Return the records word for word. Any pictures in them are not part of the copy.

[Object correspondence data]
# # # # # # #
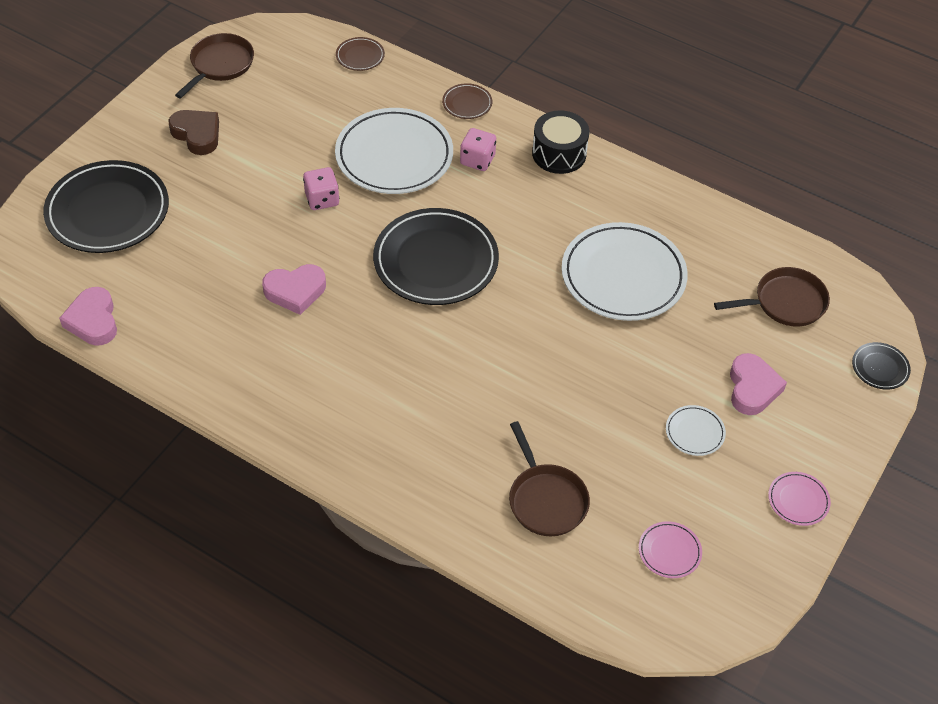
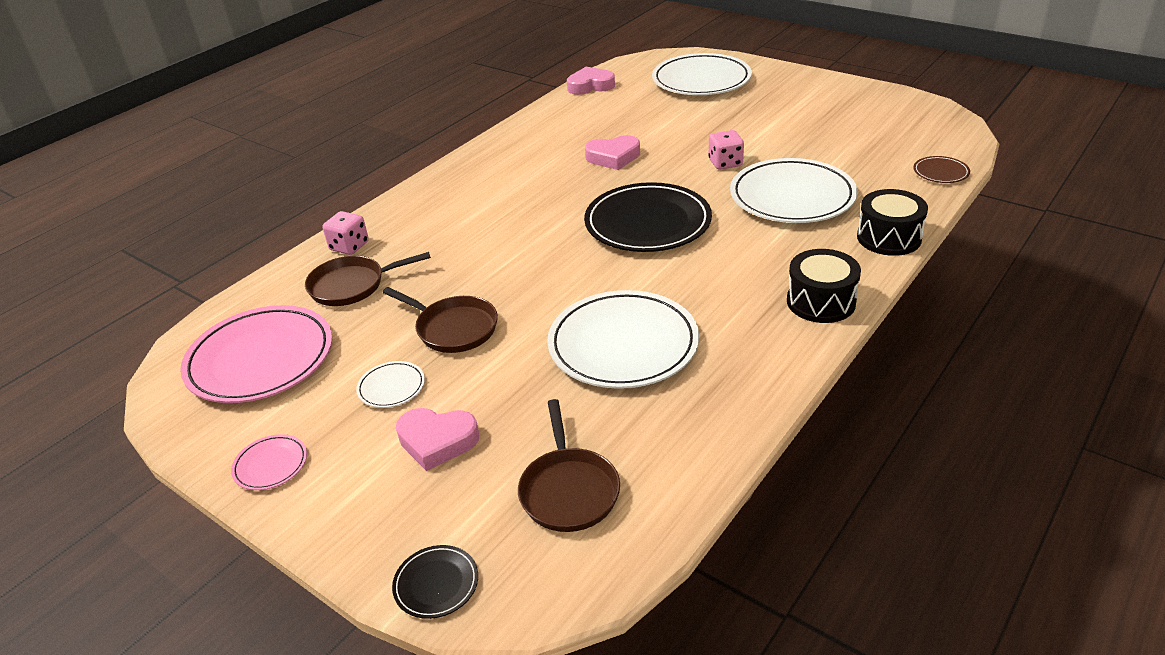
camera: 100 degrees right, 15 degrees down
(108, 211) = (701, 80): black plate -> white plate
(197, 134) = (797, 104): brown heart -> none
(220, 65) = (894, 107): brown pan -> brown pan (453, 328)
(295, 291) = (613, 157): pink heart -> pink heart turned 90 degrees counterclockwise
(467, 103) = (889, 238): brown plate -> black drum
(477, 160) = (796, 245): pink dice -> pink dice (349, 246)
(669, 551) = (260, 359): pink plate -> pink plate, size x2.28

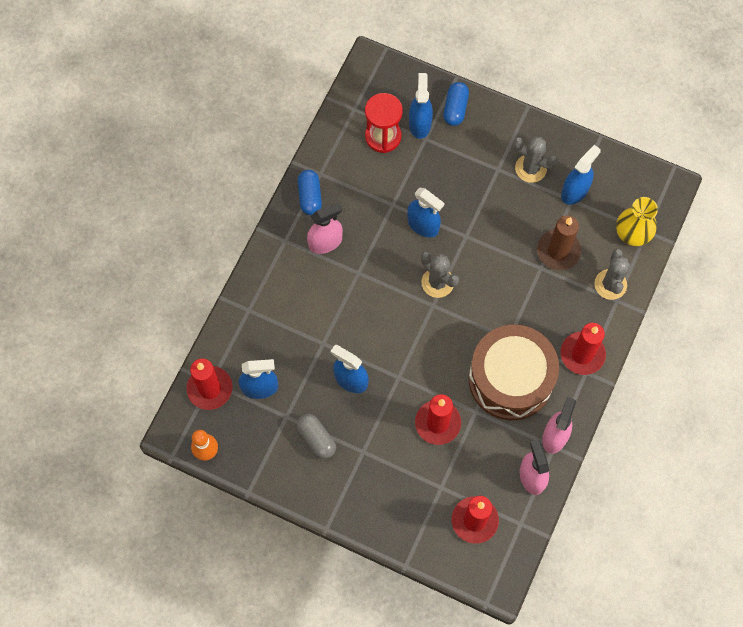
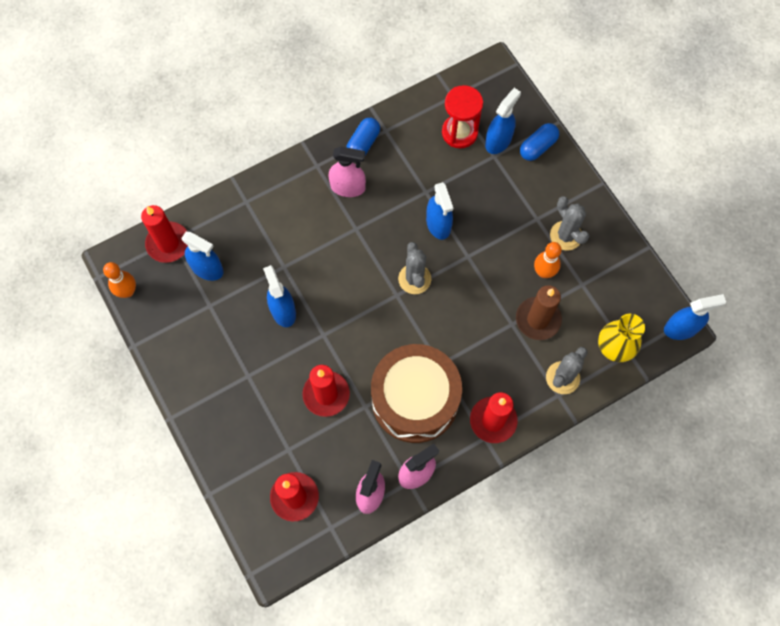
camera: 35 degrees right, 0 degrees up
(316, 439) = (219, 340): grey capsule -> none
(535, 209) = (544, 272): none -> orange bowling pin
(575, 191) = (590, 279): blue spray bottle -> blue spray bottle (681, 328)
# # # # # # #
### SOLUTION TO THIS PROBLEM
camera: 100 degrees right, 15 degrees down
(108, 211) = (701, 80): black plate -> white plate
(197, 134) = (797, 104): brown heart -> none
(220, 65) = (894, 107): brown pan -> brown pan (453, 328)
(295, 291) = (613, 157): pink heart -> pink heart turned 90 degrees counterclockwise
(467, 103) = (889, 238): brown plate -> black drum
(477, 160) = (796, 245): pink dice -> pink dice (349, 246)
(669, 551) = (260, 359): pink plate -> pink plate, size x2.28

camera: 35 degrees right, 0 degrees up
(316, 439) = (219, 340): grey capsule -> none
(535, 209) = (544, 272): none -> orange bowling pin
(575, 191) = (590, 279): blue spray bottle -> blue spray bottle (681, 328)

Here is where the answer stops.